[Start of section]
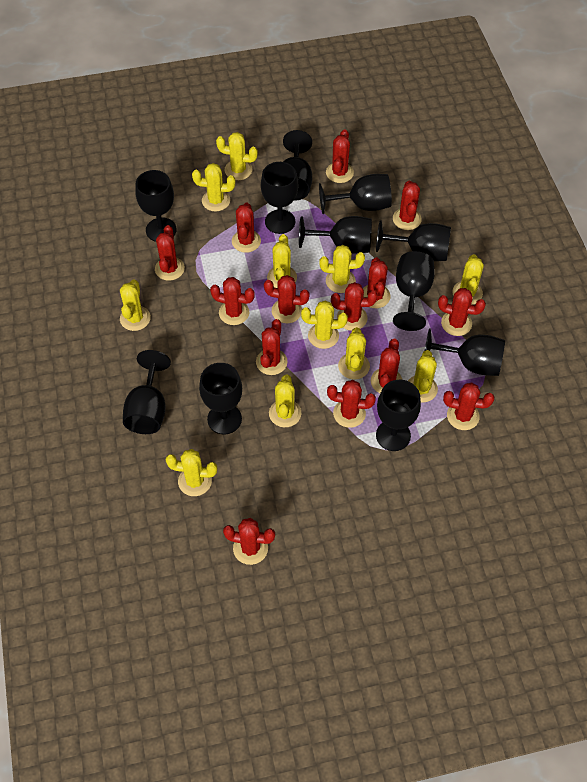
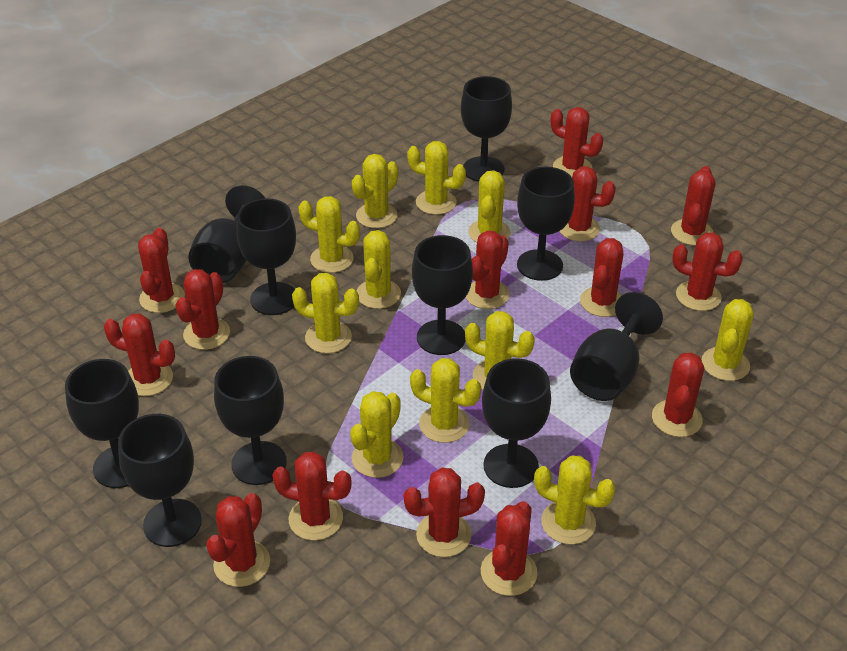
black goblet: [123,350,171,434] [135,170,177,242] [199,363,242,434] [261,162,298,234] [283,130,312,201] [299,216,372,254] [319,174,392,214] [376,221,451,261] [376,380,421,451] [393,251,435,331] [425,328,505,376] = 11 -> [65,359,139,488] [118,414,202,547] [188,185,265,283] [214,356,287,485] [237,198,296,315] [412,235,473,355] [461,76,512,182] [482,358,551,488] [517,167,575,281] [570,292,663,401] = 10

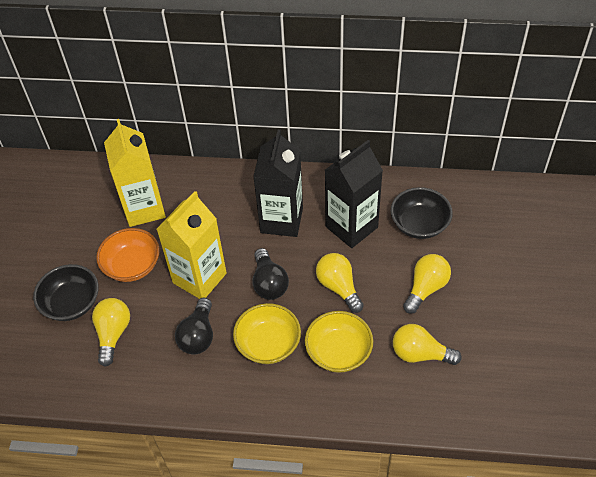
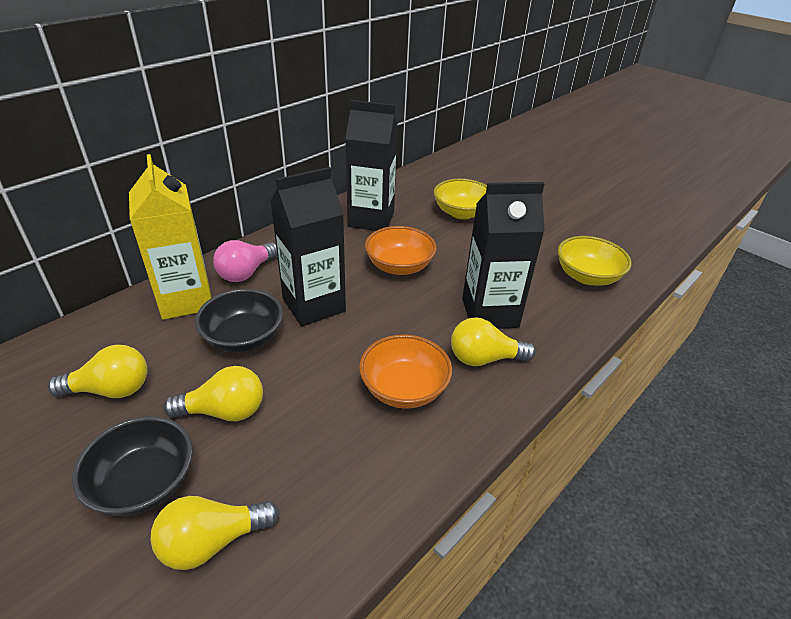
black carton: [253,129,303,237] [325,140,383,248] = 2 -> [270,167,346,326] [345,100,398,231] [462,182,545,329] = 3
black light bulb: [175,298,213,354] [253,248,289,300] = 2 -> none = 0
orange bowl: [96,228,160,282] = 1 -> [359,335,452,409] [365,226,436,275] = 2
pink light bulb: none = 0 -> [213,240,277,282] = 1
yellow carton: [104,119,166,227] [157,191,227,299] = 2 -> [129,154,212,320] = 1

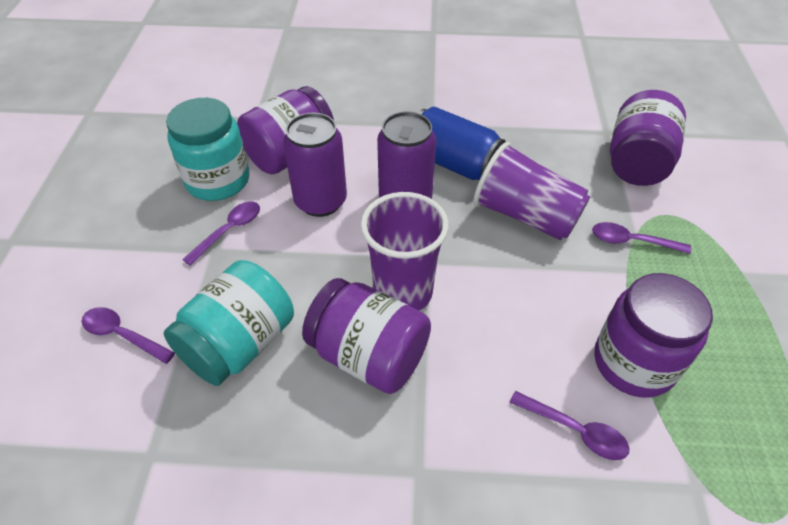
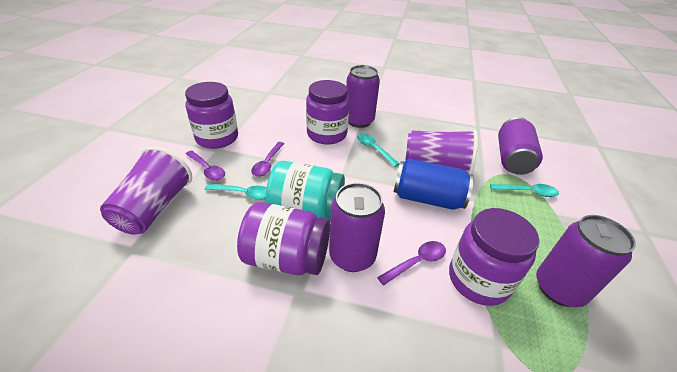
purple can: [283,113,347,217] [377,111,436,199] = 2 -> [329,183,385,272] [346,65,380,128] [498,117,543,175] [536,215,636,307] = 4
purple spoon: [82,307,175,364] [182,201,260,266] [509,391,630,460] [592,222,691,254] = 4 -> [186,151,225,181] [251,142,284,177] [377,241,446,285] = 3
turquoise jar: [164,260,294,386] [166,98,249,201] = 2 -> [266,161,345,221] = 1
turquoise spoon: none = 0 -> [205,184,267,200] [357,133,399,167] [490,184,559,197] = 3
[End of section]
Everything from the first line of the listing above through the line that contains "orange bowl: [96,228,160,282]" is to be restated word for word, minus the pictures.

(REPLY):
black goblet: [123,350,171,434] [135,170,177,242] [199,363,242,434] [261,162,298,234] [283,130,312,201] [299,216,372,254] [319,174,392,214] [376,221,451,261] [376,380,421,451] [393,251,435,331] [425,328,505,376] = 11 -> [65,359,139,488] [118,414,202,547] [188,185,265,283] [214,356,287,485] [237,198,296,315] [412,235,473,355] [461,76,512,182] [482,358,551,488] [517,167,575,281] [570,292,663,401] = 10

black carton: [253,129,303,237] [325,140,383,248] = 2 -> [270,167,346,326] [345,100,398,231] [462,182,545,329] = 3
black light bulb: [175,298,213,354] [253,248,289,300] = 2 -> none = 0
orange bowl: [96,228,160,282] = 1 -> [359,335,452,409] [365,226,436,275] = 2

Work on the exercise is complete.